• Exercise directions
Each record is to be copied exactly as written.

• Task inputs

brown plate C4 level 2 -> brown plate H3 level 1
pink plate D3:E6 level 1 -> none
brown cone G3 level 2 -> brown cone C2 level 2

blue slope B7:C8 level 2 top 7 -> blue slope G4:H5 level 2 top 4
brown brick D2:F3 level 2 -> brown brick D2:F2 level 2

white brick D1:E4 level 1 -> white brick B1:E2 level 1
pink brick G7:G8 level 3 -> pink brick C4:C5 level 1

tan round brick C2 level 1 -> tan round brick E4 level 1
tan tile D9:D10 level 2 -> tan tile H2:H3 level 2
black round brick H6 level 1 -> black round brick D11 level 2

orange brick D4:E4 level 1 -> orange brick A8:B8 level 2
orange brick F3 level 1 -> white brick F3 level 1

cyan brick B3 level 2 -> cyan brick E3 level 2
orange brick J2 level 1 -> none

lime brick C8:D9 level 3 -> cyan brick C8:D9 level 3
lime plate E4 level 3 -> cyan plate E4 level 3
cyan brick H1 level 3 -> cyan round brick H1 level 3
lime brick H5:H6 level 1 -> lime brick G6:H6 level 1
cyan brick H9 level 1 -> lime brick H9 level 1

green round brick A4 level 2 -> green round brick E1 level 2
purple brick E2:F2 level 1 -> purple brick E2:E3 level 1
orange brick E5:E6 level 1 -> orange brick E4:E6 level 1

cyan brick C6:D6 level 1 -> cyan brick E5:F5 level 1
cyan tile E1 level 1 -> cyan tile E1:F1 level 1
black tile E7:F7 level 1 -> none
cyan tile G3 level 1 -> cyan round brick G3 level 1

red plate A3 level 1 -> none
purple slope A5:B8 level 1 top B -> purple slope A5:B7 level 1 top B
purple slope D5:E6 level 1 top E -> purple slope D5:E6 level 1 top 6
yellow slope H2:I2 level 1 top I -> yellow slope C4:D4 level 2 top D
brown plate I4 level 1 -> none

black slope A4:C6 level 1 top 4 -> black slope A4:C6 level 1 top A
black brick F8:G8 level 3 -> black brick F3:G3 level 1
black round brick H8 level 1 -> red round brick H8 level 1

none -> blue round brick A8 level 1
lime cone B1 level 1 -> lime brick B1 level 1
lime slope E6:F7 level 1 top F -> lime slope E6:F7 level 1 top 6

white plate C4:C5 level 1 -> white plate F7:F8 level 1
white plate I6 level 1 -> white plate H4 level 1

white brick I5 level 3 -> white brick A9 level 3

• Answer to this problem
brown plate C4 level 2 -> brown plate H3 level 1
pink plate D3:E6 level 1 -> none
brown cone G3 level 2 -> brown cone C2 level 2

blue slope B7:C8 level 2 top 7 -> blue slope G4:H5 level 2 top 4
brown brick D2:F3 level 2 -> brown brick D2:F2 level 2

white brick D1:E4 level 1 -> white brick B1:E2 level 1
pink brick G7:G8 level 3 -> pink brick C4:C5 level 1

tan round brick C2 level 1 -> tan round brick E4 level 1
tan tile D9:D10 level 2 -> tan tile H2:H3 level 2
black round brick H6 level 1 -> black round brick D11 level 2

orange brick D4:E4 level 1 -> orange brick A8:B8 level 2
orange brick F3 level 1 -> white brick F3 level 1

cyan brick B3 level 2 -> cyan brick E3 level 2
orange brick J2 level 1 -> none

lime brick C8:D9 level 3 -> cyan brick C8:D9 level 3
lime plate E4 level 3 -> cyan plate E4 level 3
cyan brick H1 level 3 -> cyan round brick H1 level 3
lime brick H5:H6 level 1 -> lime brick G6:H6 level 1
cyan brick H9 level 1 -> lime brick H9 level 1

green round brick A4 level 2 -> green round brick E1 level 2
purple brick E2:F2 level 1 -> purple brick E2:E3 level 1
orange brick E5:E6 level 1 -> orange brick E4:E6 level 1

cyan brick C6:D6 level 1 -> cyan brick E5:F5 level 1
cyan tile E1 level 1 -> cyan tile E1:F1 level 1
black tile E7:F7 level 1 -> none
cyan tile G3 level 1 -> cyan round brick G3 level 1

red plate A3 level 1 -> none
purple slope A5:B8 level 1 top B -> purple slope A5:B7 level 1 top B
purple slope D5:E6 level 1 top E -> purple slope D5:E6 level 1 top 6
yellow slope H2:I2 level 1 top I -> yellow slope C4:D4 level 2 top D
brown plate I4 level 1 -> none

black slope A4:C6 level 1 top 4 -> black slope A4:C6 level 1 top A
black brick F8:G8 level 3 -> black brick F3:G3 level 1
black round brick H8 level 1 -> red round brick H8 level 1

none -> blue round brick A8 level 1
lime cone B1 level 1 -> lime brick B1 level 1
lime slope E6:F7 level 1 top F -> lime slope E6:F7 level 1 top 6

white plate C4:C5 level 1 -> white plate F7:F8 level 1
white plate I6 level 1 -> white plate H4 level 1

white brick I5 level 3 -> white brick A9 level 3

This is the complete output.